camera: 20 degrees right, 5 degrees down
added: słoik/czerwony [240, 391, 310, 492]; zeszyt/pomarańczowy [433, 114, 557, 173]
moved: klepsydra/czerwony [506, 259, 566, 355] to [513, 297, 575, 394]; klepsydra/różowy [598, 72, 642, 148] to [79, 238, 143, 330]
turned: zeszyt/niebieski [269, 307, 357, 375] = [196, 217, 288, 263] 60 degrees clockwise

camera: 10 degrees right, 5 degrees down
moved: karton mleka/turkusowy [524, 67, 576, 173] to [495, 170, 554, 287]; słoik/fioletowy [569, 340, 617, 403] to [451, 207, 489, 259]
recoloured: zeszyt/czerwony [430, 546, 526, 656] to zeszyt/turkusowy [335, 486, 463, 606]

* * *

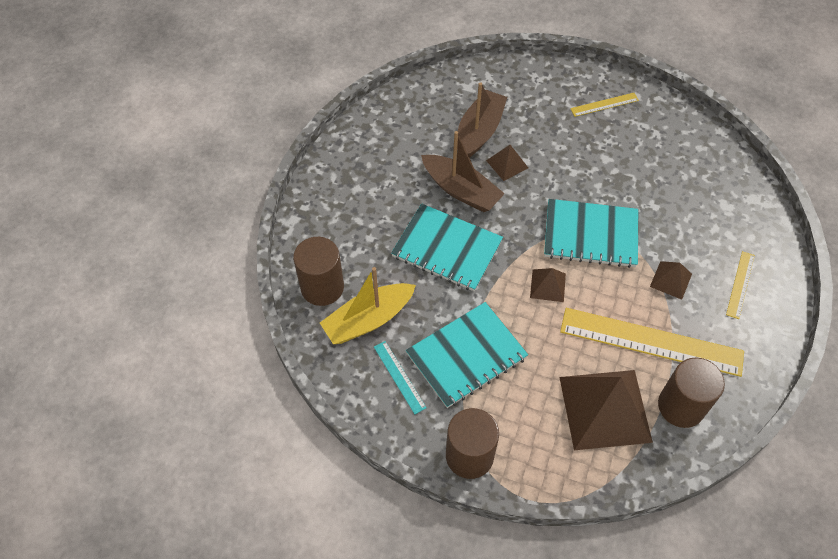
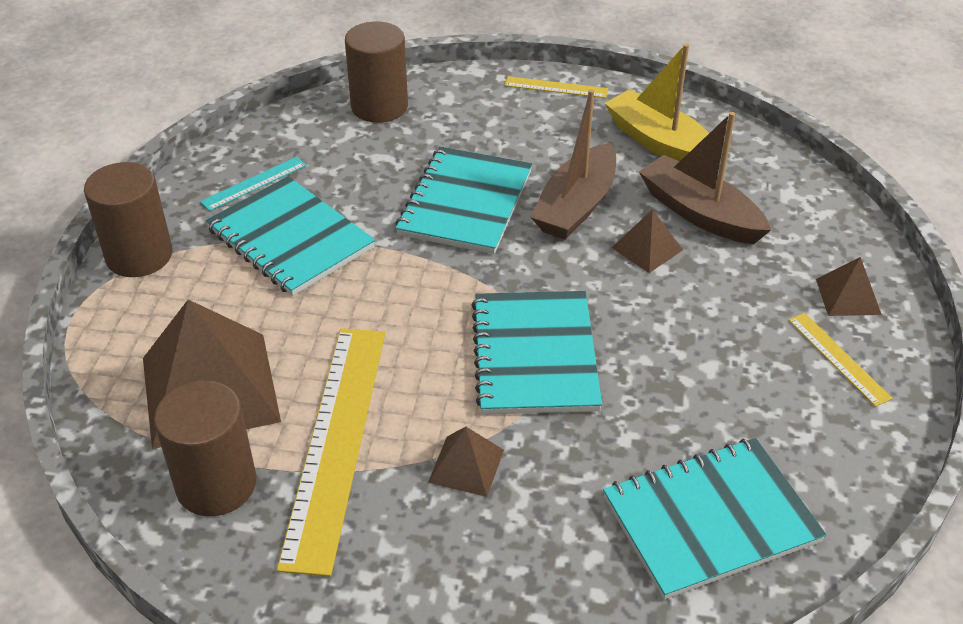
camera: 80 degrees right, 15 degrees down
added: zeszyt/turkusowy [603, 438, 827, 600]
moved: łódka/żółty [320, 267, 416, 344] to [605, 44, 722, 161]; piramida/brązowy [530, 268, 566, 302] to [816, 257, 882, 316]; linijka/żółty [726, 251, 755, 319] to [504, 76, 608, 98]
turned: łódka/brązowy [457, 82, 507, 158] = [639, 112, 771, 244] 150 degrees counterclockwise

PROBLEM STATEMENT ▸ The output should be exactly the lines above from the line containing "camera: 20 degrees right, 5 degrees down" to the line containing "moved: klepsydra/czerwony [506, 259, 566, 355]", inclusive, with no other lines.

TASK ANSWER ▸
camera: 20 degrees right, 5 degrees down
added: słoik/czerwony [240, 391, 310, 492]; zeszyt/pomarańczowy [433, 114, 557, 173]
moved: klepsydra/czerwony [506, 259, 566, 355] to [513, 297, 575, 394]; klepsydra/różowy [598, 72, 642, 148] to [79, 238, 143, 330]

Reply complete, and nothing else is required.